(Records excerpted from a collection)
┄┄┄┄┄┄┄┄┄┄
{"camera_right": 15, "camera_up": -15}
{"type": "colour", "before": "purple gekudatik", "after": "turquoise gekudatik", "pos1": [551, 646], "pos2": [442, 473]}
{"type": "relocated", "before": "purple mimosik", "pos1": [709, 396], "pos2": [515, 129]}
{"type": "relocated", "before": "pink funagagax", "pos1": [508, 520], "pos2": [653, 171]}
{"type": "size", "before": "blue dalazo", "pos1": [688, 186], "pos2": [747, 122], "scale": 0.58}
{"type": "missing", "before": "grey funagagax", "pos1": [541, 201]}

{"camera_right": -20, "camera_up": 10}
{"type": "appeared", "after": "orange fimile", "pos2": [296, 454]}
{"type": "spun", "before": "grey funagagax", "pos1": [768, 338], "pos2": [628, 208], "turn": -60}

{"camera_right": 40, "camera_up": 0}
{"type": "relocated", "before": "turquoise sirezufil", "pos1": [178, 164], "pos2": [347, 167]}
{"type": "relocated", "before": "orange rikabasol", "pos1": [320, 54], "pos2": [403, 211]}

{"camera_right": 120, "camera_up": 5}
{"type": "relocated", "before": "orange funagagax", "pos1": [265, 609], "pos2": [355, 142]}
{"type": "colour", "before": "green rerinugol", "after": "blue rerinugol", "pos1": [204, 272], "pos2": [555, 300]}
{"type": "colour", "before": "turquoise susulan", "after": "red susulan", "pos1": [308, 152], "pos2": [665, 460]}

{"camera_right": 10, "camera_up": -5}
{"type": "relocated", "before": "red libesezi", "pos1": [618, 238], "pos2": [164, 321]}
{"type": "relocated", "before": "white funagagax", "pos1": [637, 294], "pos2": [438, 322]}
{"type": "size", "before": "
┄┄┄┄┄┄┄┄┄┄
:: Prompt ::
For the data above, state how many of its lines contain the word "purple", giving no other text.

:: Result for this task ::
2